» **DATA RECORDS**
****
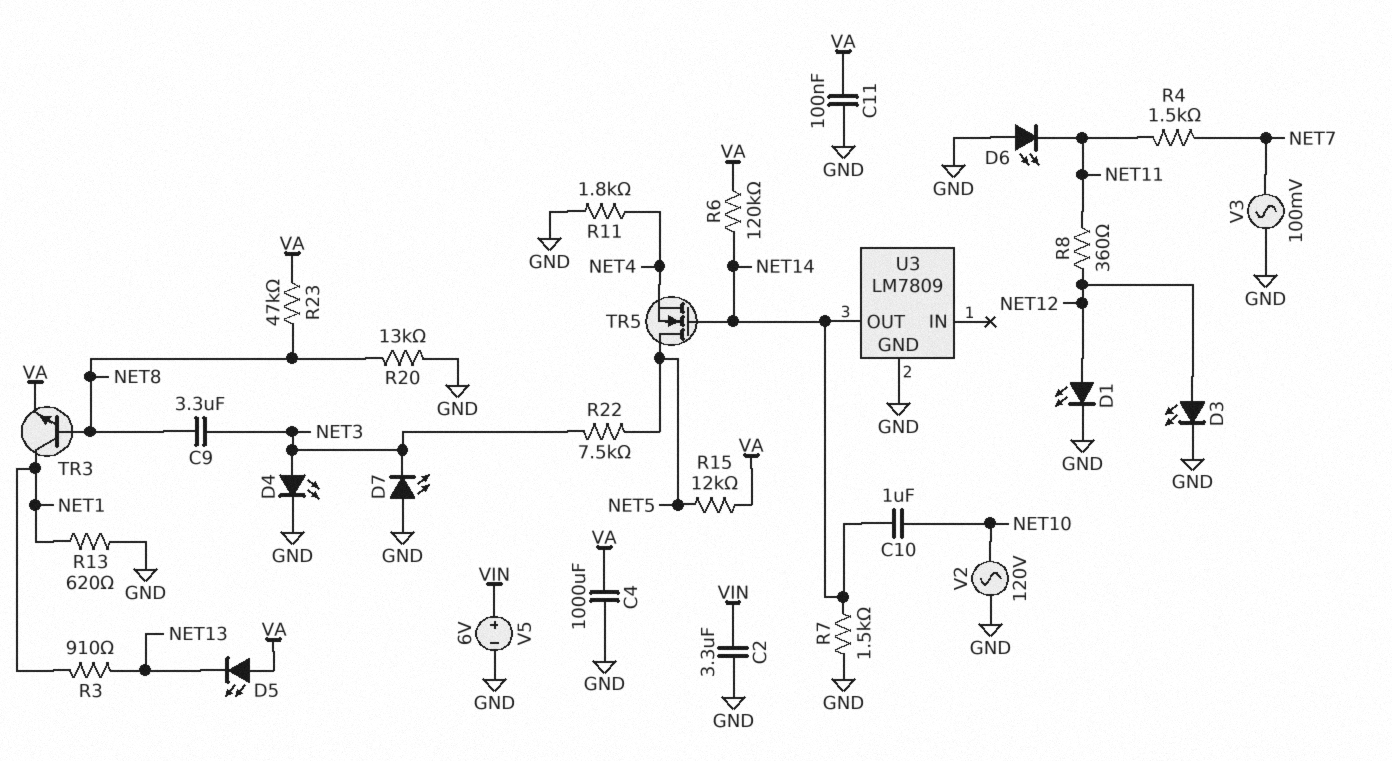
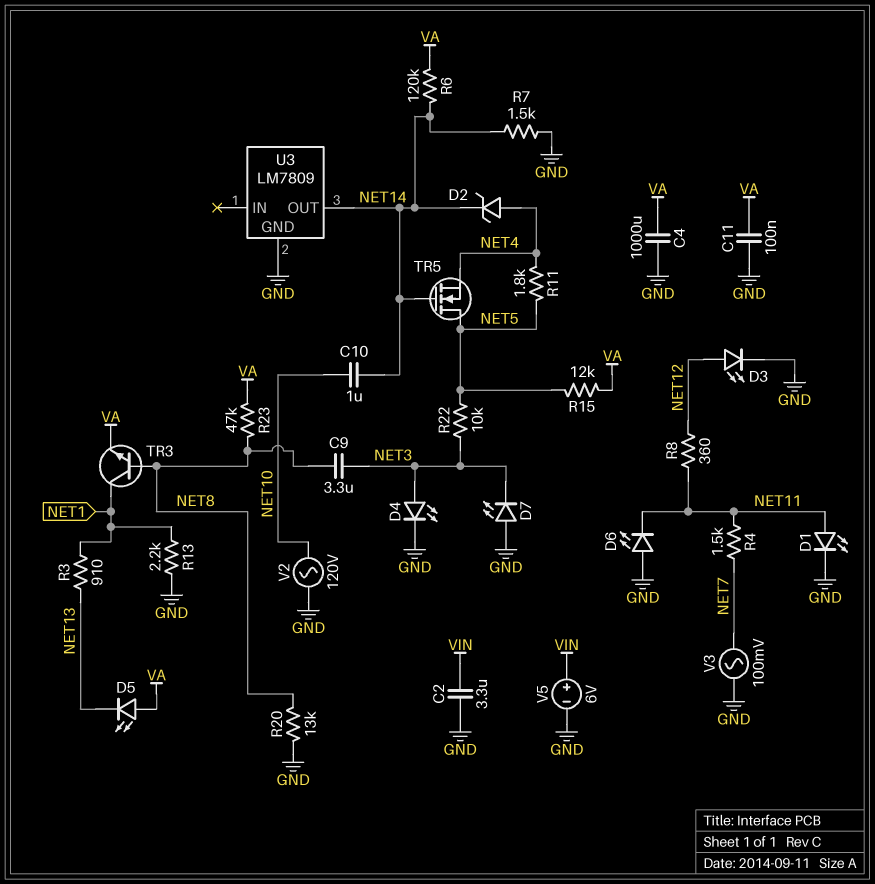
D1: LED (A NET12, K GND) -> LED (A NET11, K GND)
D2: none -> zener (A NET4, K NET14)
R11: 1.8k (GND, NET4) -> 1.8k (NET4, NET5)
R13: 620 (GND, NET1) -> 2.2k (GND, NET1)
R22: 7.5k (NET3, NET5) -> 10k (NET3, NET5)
****
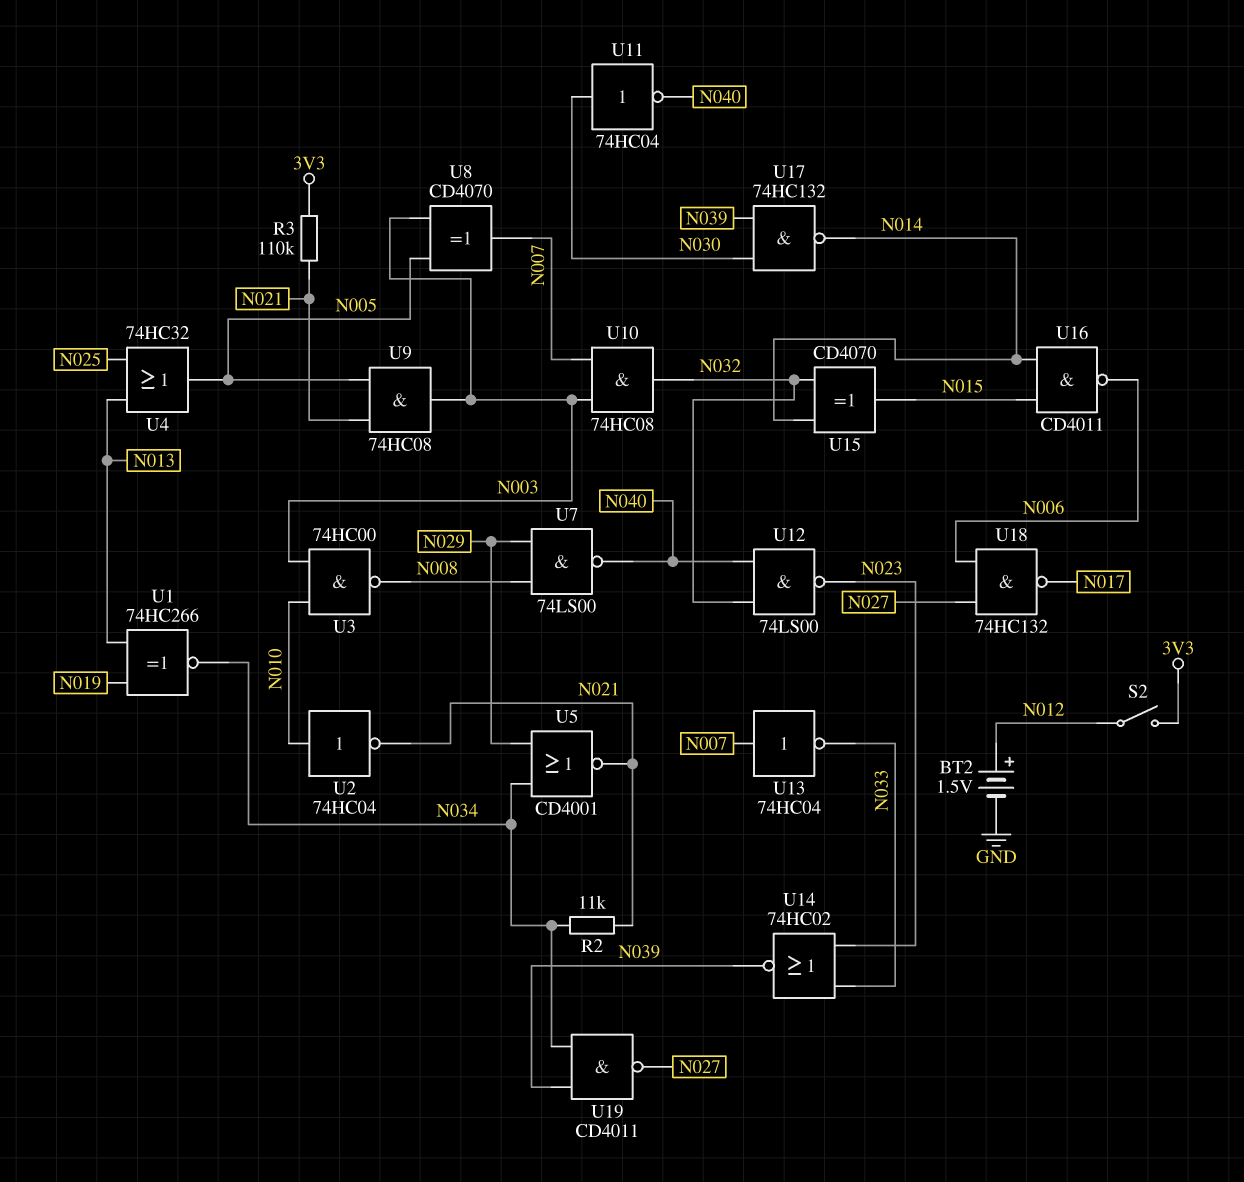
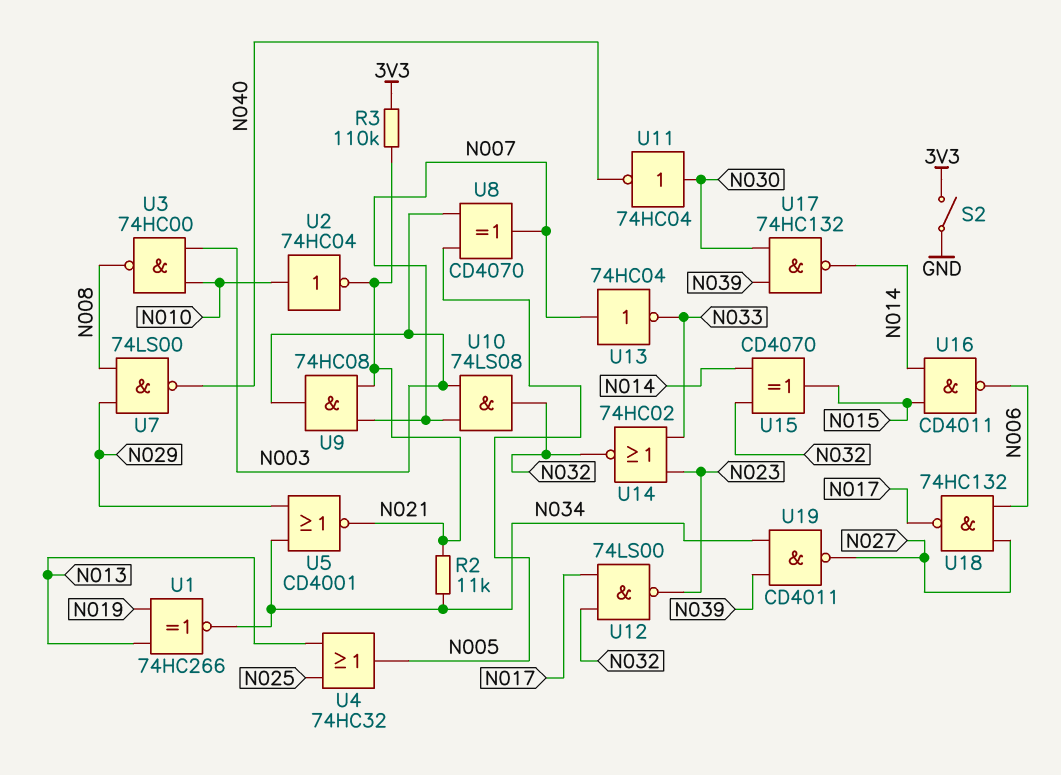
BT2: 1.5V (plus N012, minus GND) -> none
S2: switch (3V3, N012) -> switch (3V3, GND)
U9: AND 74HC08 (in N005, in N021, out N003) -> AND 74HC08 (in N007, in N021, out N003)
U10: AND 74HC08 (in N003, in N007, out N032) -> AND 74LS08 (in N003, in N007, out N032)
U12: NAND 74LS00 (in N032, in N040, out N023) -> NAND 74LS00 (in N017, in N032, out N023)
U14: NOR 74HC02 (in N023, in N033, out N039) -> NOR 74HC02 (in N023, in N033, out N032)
****
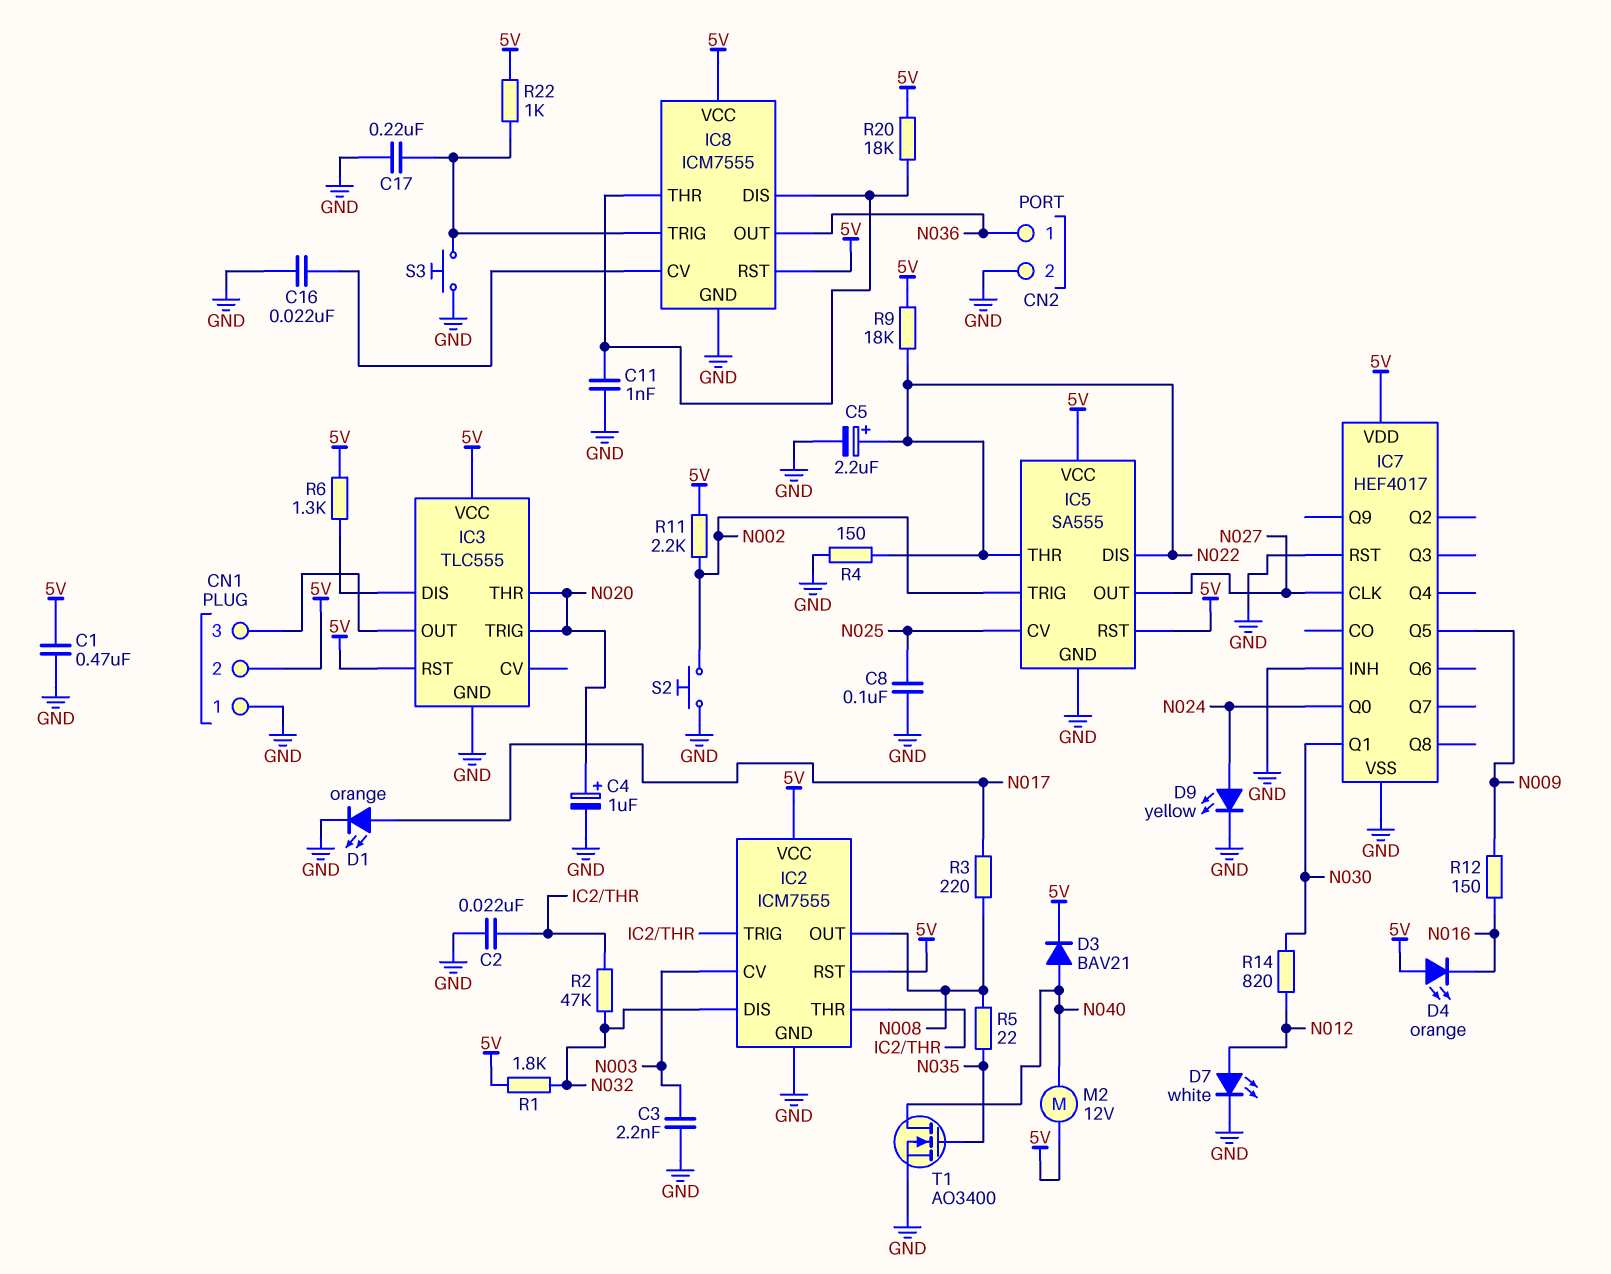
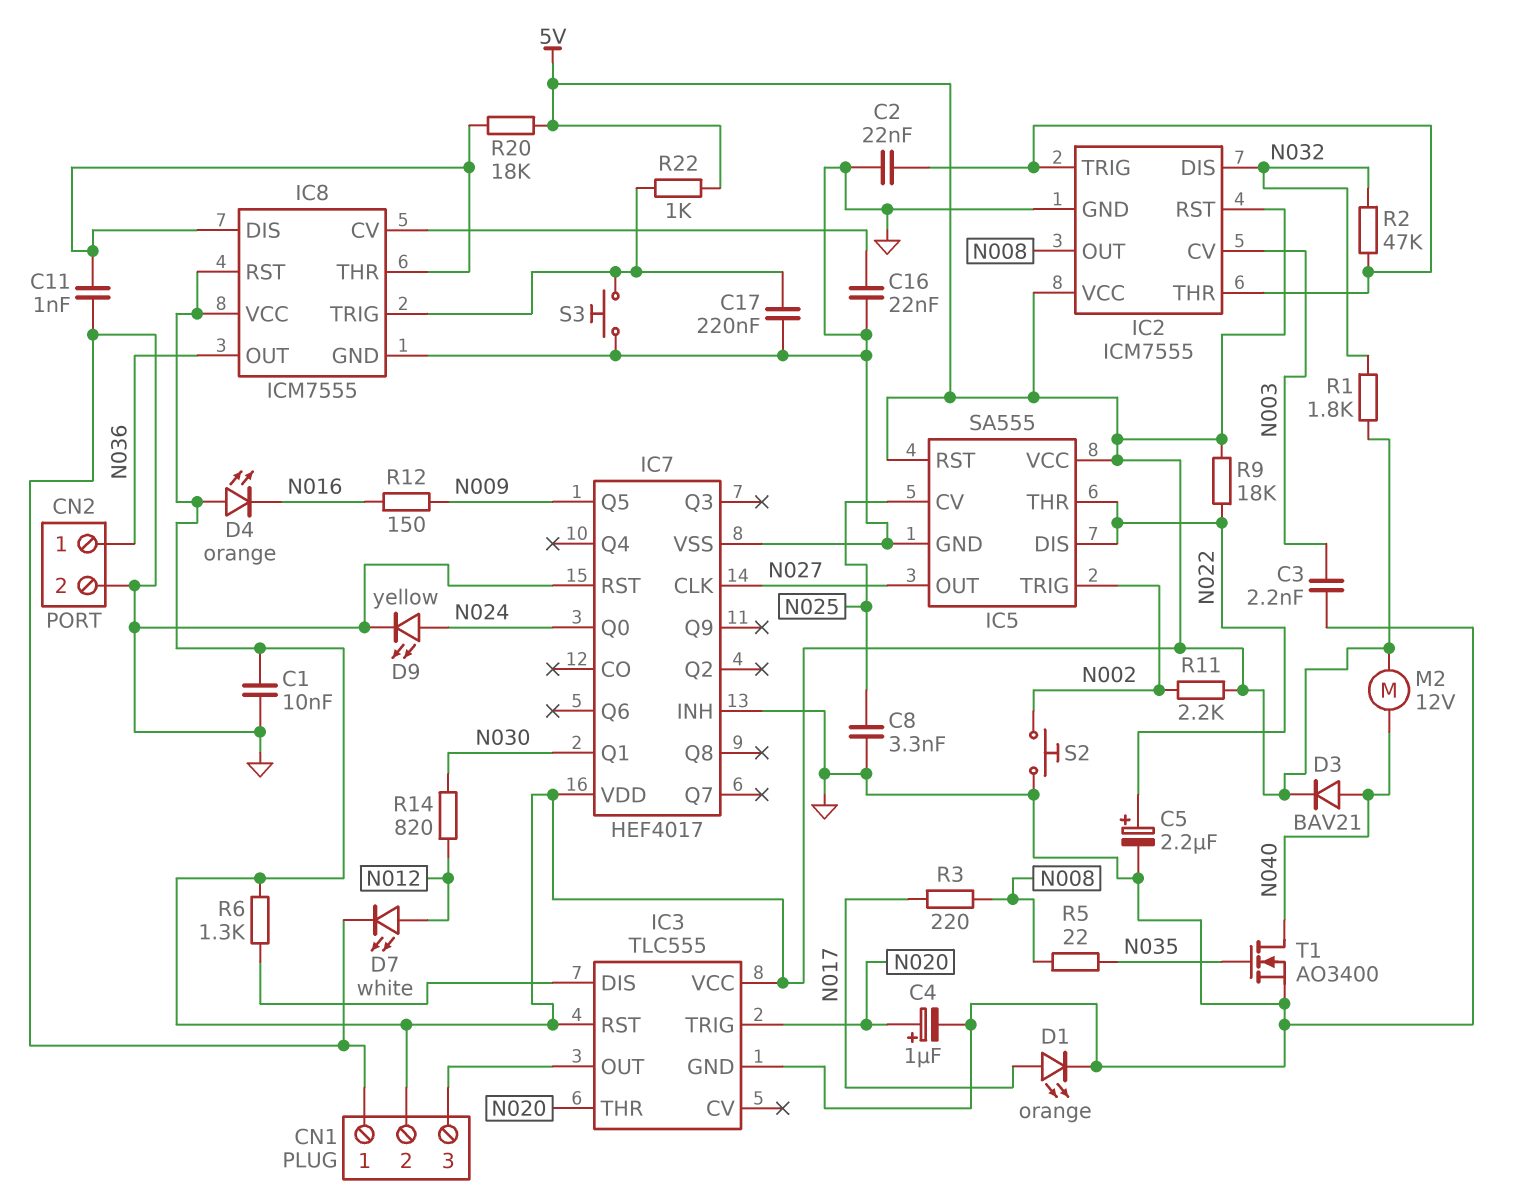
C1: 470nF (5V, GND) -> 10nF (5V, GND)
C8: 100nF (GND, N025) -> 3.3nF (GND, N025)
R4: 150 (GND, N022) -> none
****
» **PROMPT**
After locating the line with "U12: NAND 74LS00" in the material above, return it and each line after it exactly, ending at the line with "U14: NOR 74HC02".

» **SOLUTION**
U12: NAND 74LS00 (in N032, in N040, out N023) -> NAND 74LS00 (in N017, in N032, out N023)
U14: NOR 74HC02 (in N023, in N033, out N039) -> NOR 74HC02 (in N023, in N033, out N032)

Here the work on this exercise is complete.